### Action item
Going through the data below, tally every line where the string "none" occurs, then give only the tally.

---------- Supplied information

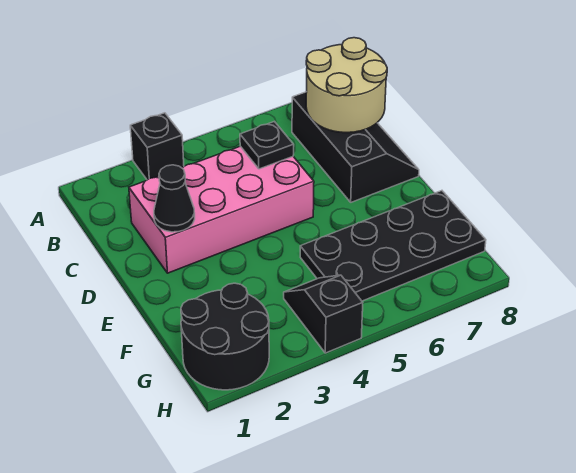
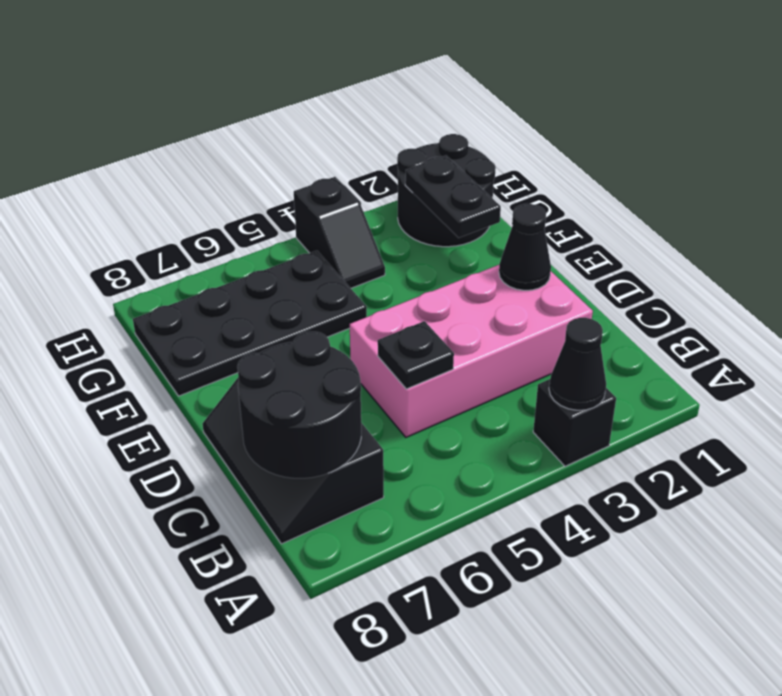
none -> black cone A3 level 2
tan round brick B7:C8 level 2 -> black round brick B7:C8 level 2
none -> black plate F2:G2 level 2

--------------------

### Written solution
2